■ WHAT IS BEING ASKED ■
The exercise calls for exact output of the lines between the one that contains "MATRIX1 pin CLK: D0 -> D1" and the end of the data, with both ends kept and pictures left out.

** Opening MATERIAL PROVIDED block **

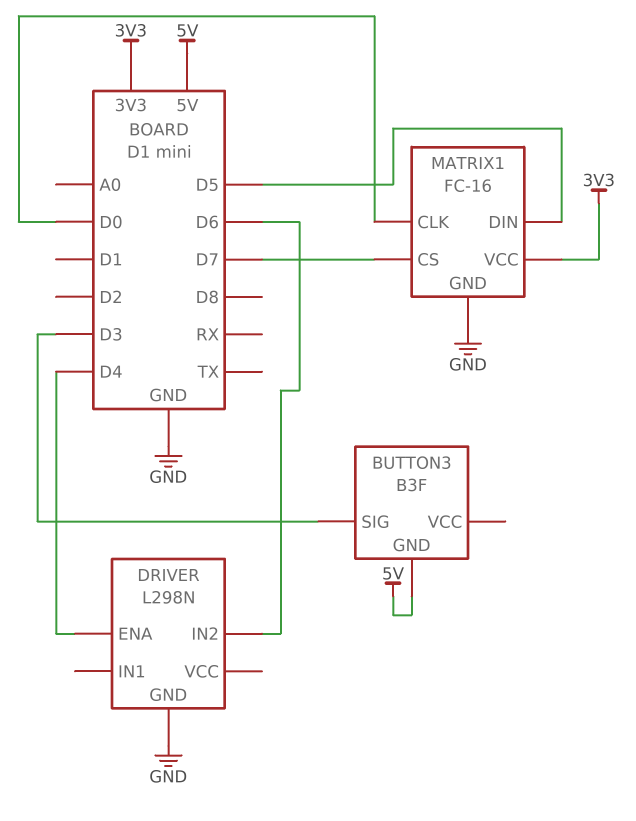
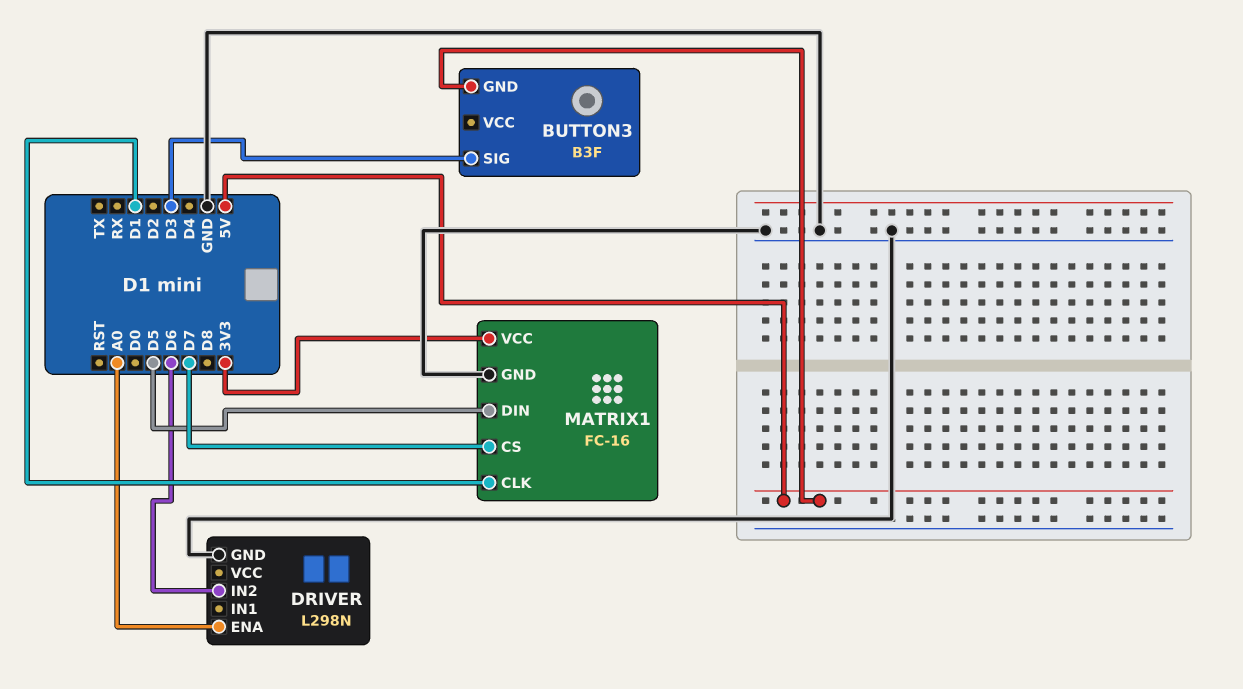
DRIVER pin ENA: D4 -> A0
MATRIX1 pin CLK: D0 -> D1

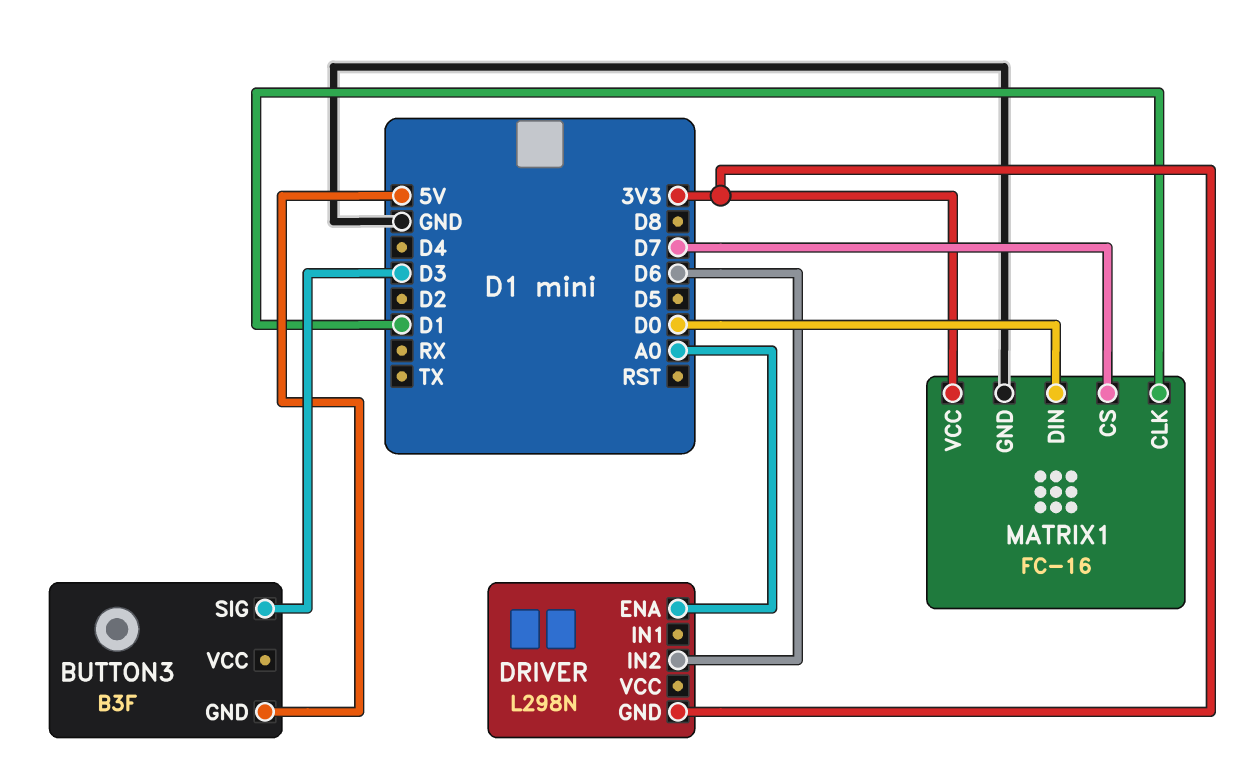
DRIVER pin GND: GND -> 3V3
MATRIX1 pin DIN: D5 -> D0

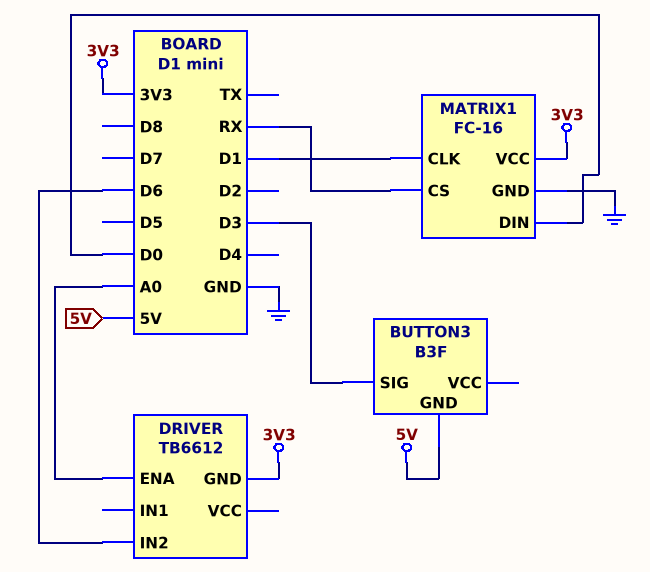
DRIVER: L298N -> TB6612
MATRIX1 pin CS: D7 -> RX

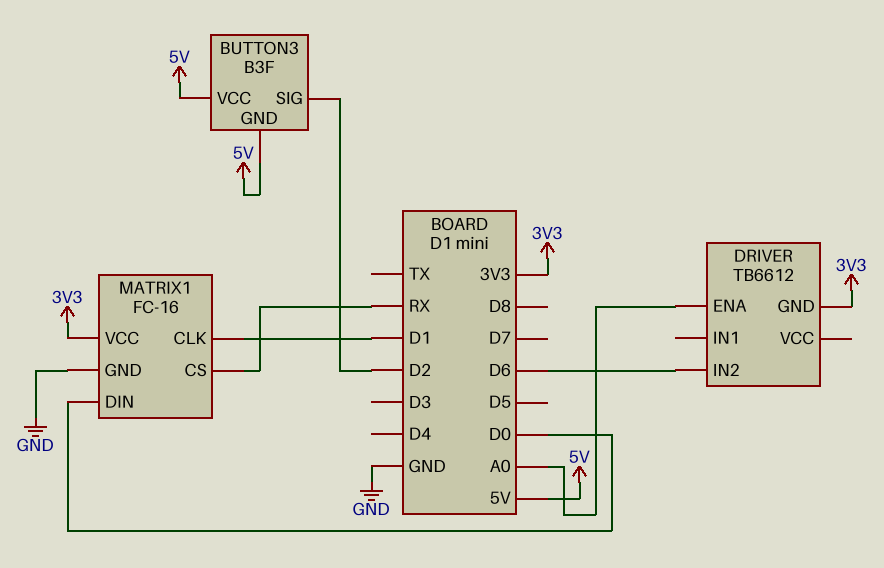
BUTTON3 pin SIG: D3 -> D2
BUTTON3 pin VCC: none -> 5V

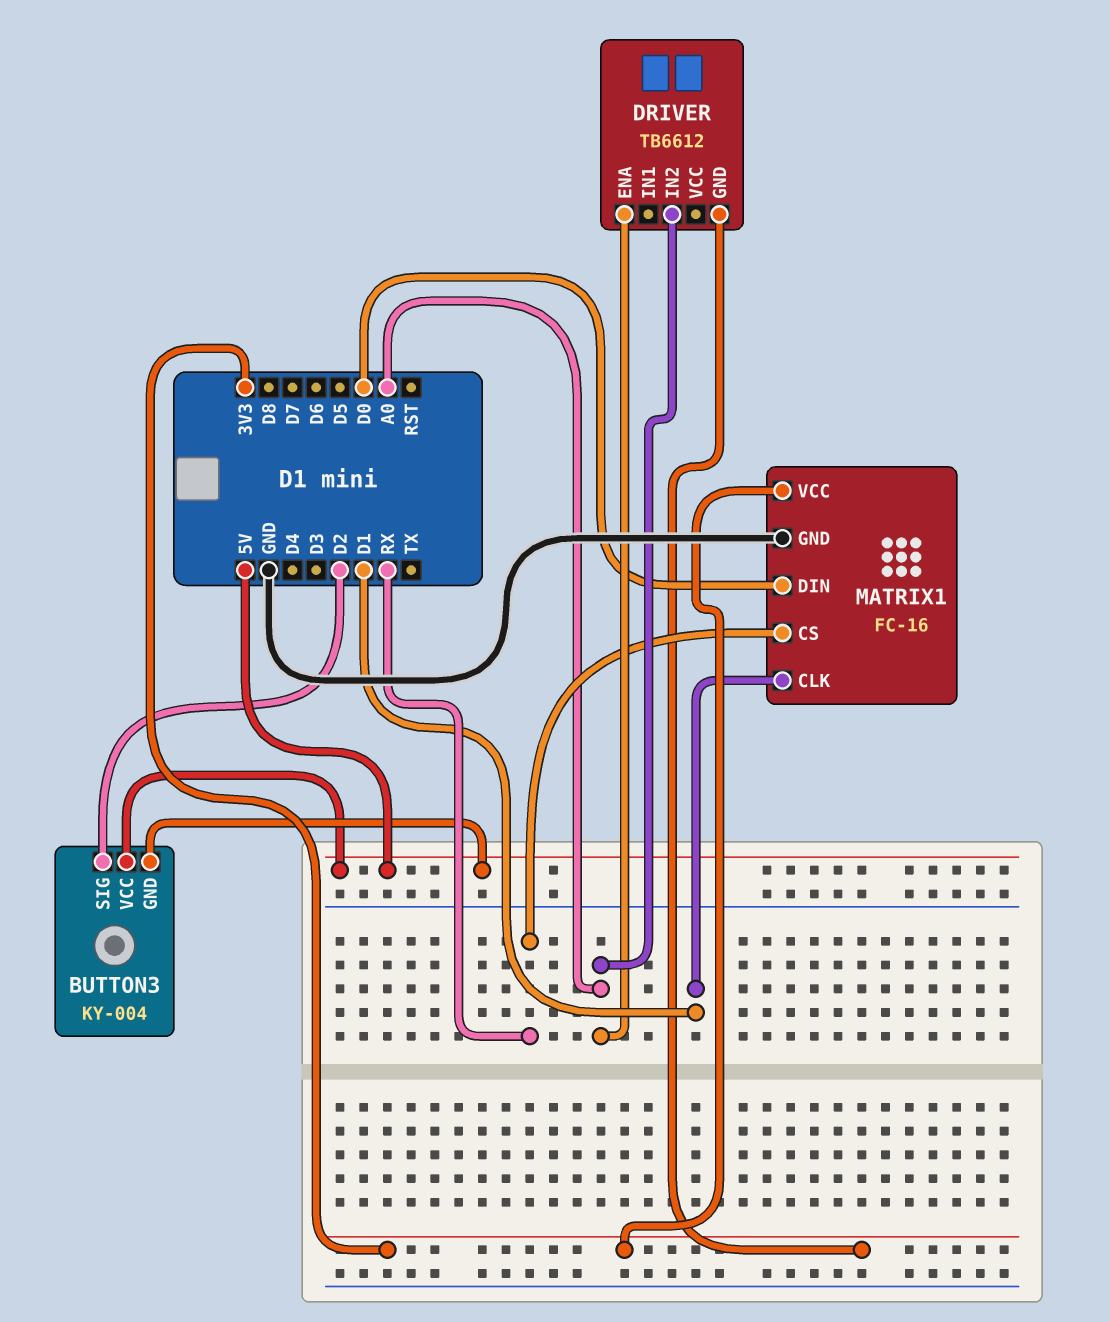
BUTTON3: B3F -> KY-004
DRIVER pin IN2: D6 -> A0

** Closing MATERIAL PROVIDED block **

■ SOLUTION TO THE EXERCISE ■
MATRIX1 pin CLK: D0 -> D1

DRIVER pin GND: GND -> 3V3
MATRIX1 pin DIN: D5 -> D0

DRIVER: L298N -> TB6612
MATRIX1 pin CS: D7 -> RX

BUTTON3 pin SIG: D3 -> D2
BUTTON3 pin VCC: none -> 5V

BUTTON3: B3F -> KY-004
DRIVER pin IN2: D6 -> A0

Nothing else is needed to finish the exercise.